:: WHAT THIS TASK INVOLVES ::
Look through the records and copy each line that has "cone" in it.

== DATASET RECORDS

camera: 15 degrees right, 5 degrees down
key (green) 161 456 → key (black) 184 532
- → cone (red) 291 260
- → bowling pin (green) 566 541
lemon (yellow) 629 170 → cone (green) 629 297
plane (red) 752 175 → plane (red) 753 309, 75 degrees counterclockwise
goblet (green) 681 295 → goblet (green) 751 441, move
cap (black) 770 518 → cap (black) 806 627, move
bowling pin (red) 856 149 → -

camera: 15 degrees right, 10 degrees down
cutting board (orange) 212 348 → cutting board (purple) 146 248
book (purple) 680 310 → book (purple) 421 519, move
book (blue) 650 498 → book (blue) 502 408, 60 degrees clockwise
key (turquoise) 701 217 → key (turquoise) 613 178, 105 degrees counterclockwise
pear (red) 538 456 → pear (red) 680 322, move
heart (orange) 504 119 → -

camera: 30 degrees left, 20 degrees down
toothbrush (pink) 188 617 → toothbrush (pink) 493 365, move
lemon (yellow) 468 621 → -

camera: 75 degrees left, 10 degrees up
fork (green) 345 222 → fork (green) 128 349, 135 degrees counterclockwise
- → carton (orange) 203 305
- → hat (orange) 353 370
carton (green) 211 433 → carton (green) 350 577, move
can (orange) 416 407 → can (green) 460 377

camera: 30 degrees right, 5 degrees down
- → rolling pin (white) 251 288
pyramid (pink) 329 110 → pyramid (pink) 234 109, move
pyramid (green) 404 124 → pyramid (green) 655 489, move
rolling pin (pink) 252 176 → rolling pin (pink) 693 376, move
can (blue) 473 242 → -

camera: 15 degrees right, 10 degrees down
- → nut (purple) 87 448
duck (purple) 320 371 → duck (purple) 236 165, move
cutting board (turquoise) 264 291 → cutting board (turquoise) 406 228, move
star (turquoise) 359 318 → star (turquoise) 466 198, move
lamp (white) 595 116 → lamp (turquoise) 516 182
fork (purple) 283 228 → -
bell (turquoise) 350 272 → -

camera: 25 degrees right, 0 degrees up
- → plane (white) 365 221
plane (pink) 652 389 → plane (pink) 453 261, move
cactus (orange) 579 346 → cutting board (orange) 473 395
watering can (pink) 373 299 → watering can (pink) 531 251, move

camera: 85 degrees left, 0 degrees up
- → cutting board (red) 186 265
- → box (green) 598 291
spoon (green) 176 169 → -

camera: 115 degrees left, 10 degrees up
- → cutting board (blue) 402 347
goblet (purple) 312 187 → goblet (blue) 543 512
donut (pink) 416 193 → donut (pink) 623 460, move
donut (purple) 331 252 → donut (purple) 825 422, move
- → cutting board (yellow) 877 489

====

:: OUTPUT FOR THIS TASK ::
- → cone (red) 291 260
lemon (yellow) 629 170 → cone (green) 629 297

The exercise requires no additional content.